▸ Task:
Exclude the pictures and reproduce exactly the lines that run from the one holding "repainted: gemomoti (black)" to the end of the entries below.

[[ Information supplied open ]]

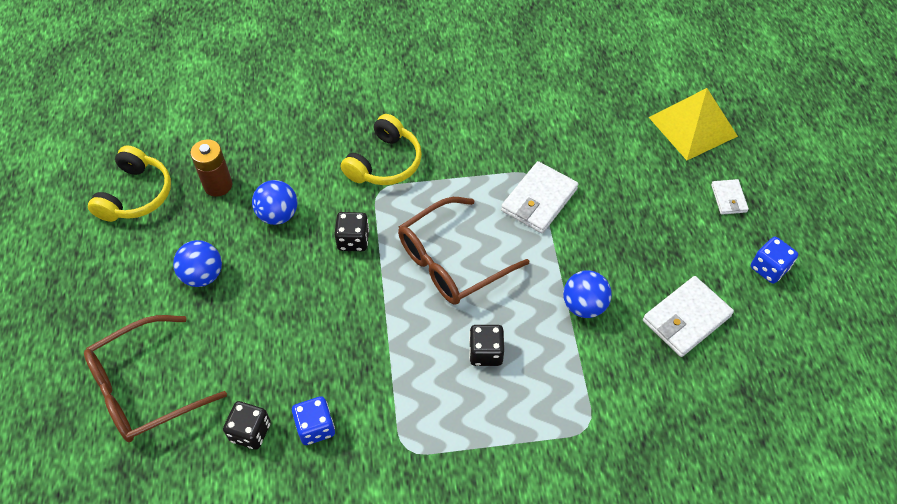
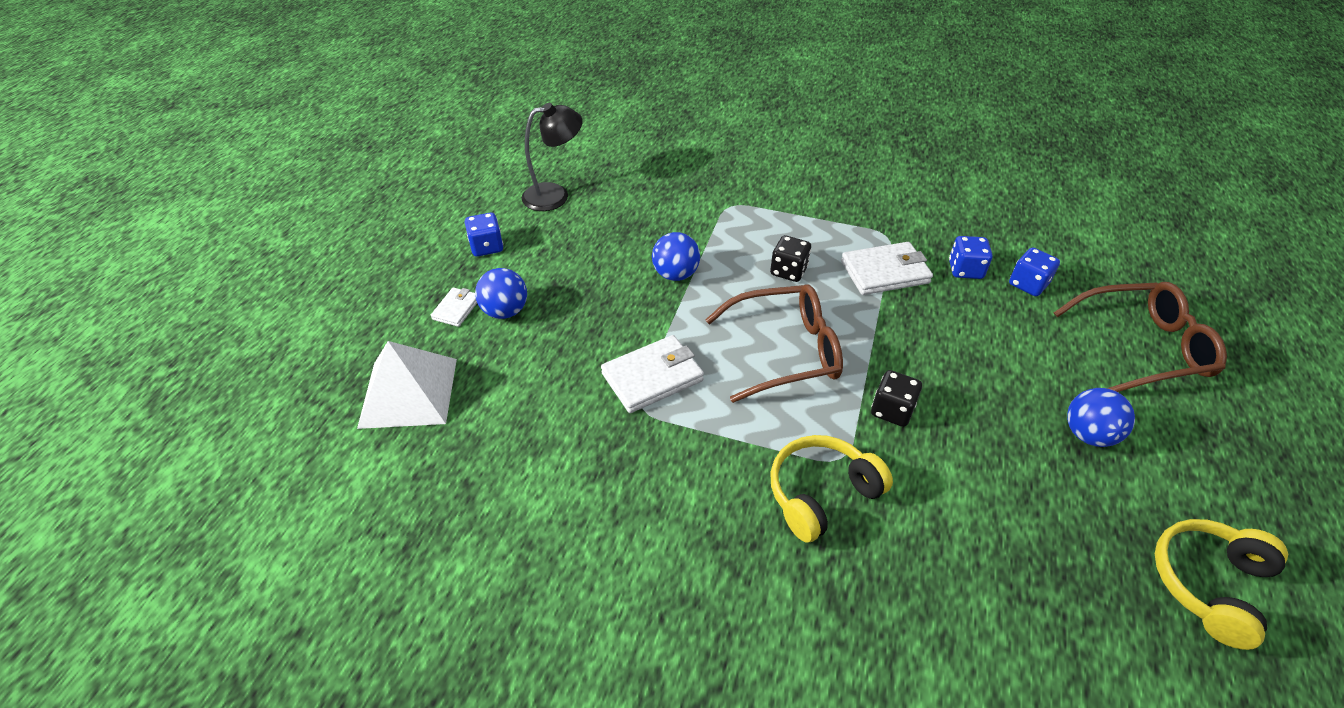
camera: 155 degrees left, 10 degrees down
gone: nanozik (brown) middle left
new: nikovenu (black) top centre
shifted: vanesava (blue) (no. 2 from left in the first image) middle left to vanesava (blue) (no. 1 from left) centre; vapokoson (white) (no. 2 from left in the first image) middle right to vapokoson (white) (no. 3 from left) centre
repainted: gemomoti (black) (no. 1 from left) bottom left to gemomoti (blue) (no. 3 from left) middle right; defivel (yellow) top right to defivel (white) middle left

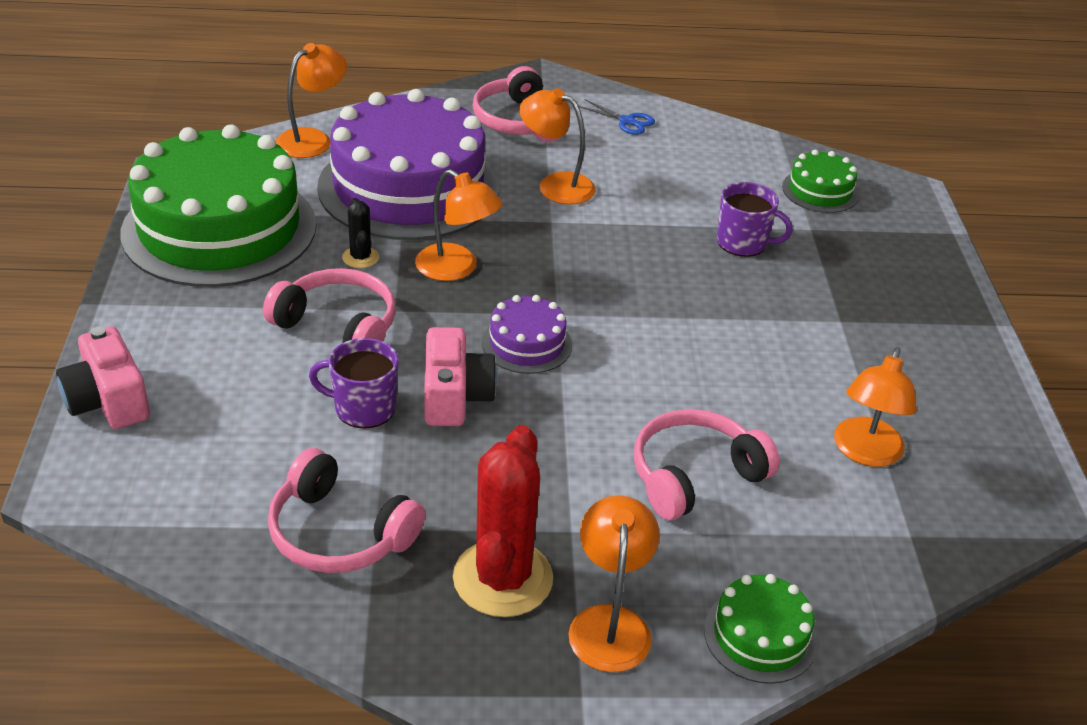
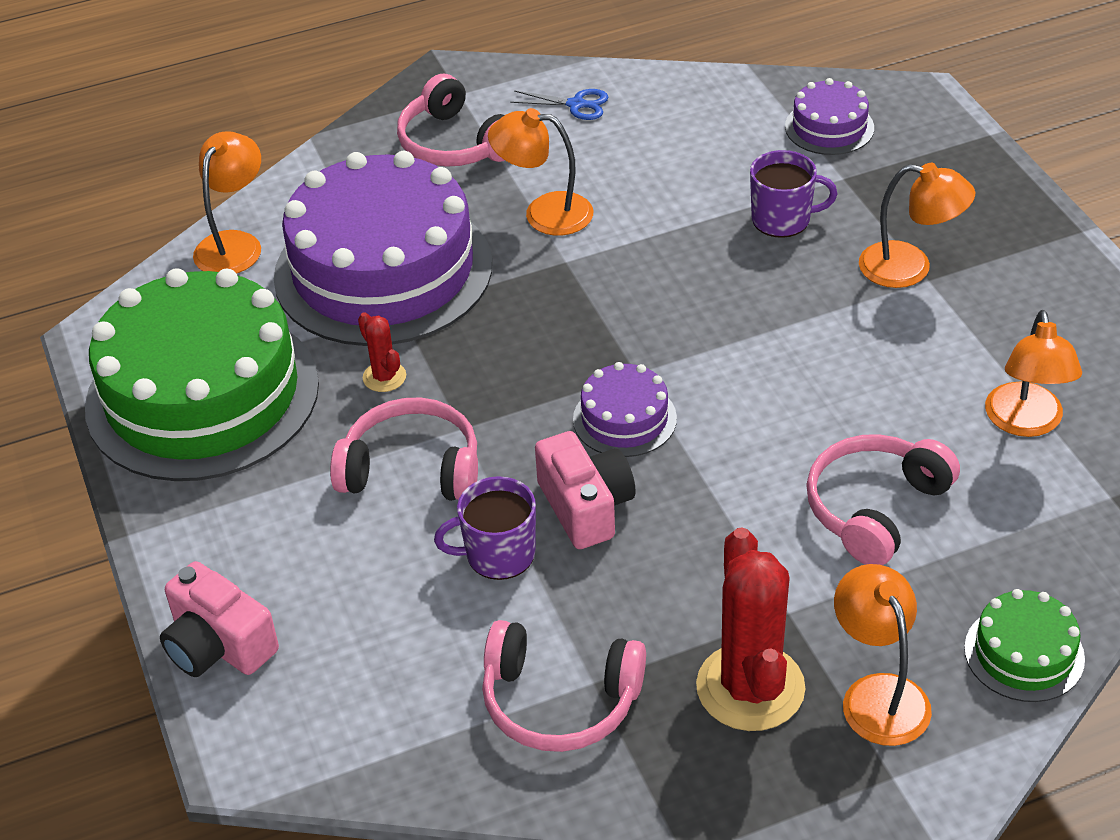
camera: 15 degrees left, 5 degrees up
shifted: nikovenu (orange) (no. 2 from left in the first image) top centre to nikovenu (orange) (no. 4 from left) top right
repainted: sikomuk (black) top left to sikomuk (red) (no. 1 from left) centre; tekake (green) (no. 3 from left) top right to tekake (purple) (no. 3 from left) top right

[[ Information supplied closed ]]

▸ Task result:
repainted: gemomoti (black) (no. 1 from left) bottom left to gemomoti (blue) (no. 3 from left) middle right; defivel (yellow) top right to defivel (white) middle left

camera: 15 degrees left, 5 degrees up
shifted: nikovenu (orange) (no. 2 from left in the first image) top centre to nikovenu (orange) (no. 4 from left) top right
repainted: sikomuk (black) top left to sikomuk (red) (no. 1 from left) centre; tekake (green) (no. 3 from left) top right to tekake (purple) (no. 3 from left) top right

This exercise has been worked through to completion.